◆ **Records for the task**:
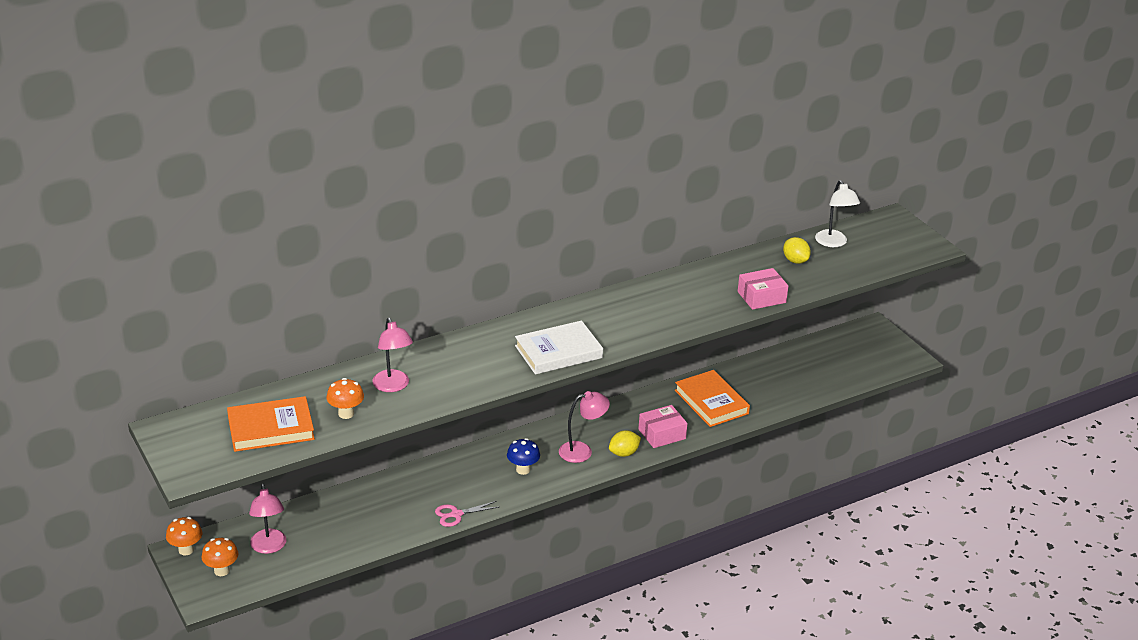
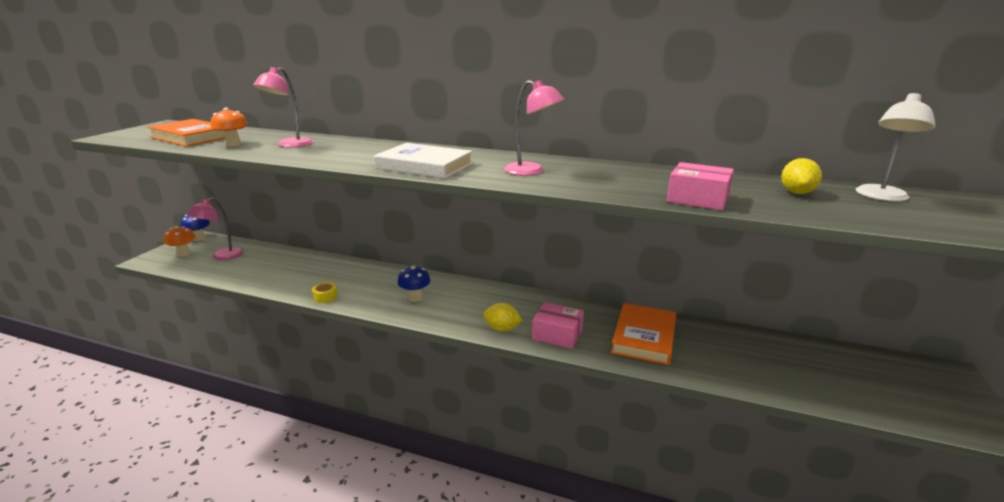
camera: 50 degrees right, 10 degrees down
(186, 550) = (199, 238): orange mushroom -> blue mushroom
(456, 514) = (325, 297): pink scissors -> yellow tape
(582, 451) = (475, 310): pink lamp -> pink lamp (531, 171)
--
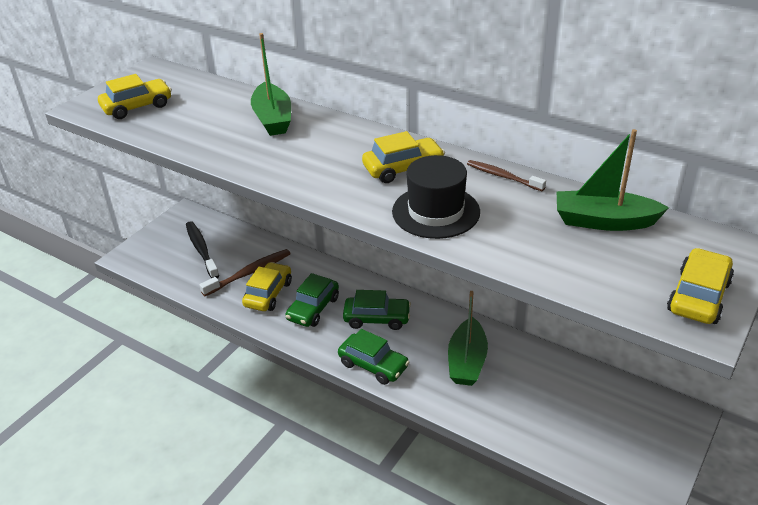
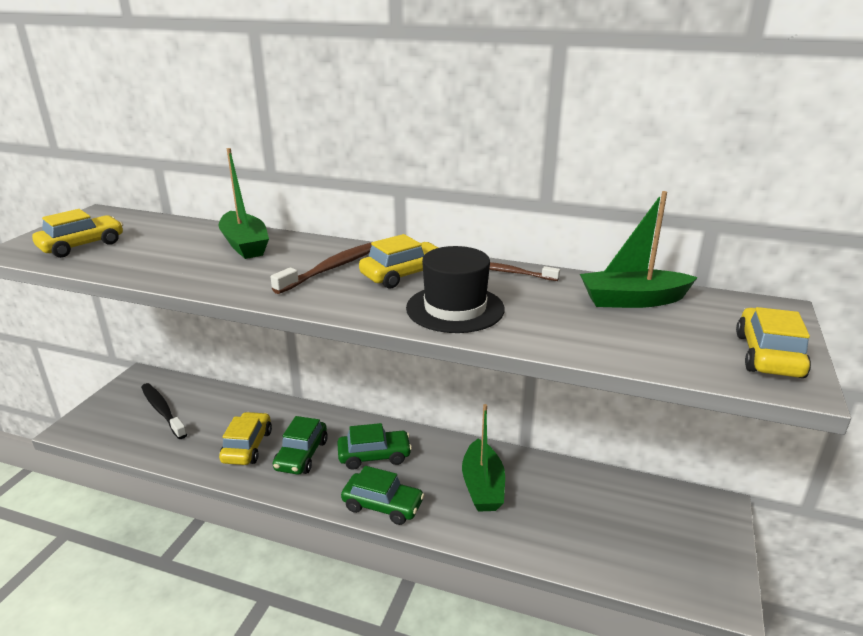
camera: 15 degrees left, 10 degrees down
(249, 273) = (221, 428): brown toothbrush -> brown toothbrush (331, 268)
==
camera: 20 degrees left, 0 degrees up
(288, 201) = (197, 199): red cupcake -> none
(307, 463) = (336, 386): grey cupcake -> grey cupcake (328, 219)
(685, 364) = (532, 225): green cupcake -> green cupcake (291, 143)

◆ **Assignment**:
Using the entries above, give again exactly the lines from the line holding "(456, 514) = (325, 297): pink" through the line holding "(582, 451) = (475, 310): pink". Include both end lines and nothing else.

◆ **Response area**:
(456, 514) = (325, 297): pink scissors -> yellow tape
(582, 451) = (475, 310): pink lamp -> pink lamp (531, 171)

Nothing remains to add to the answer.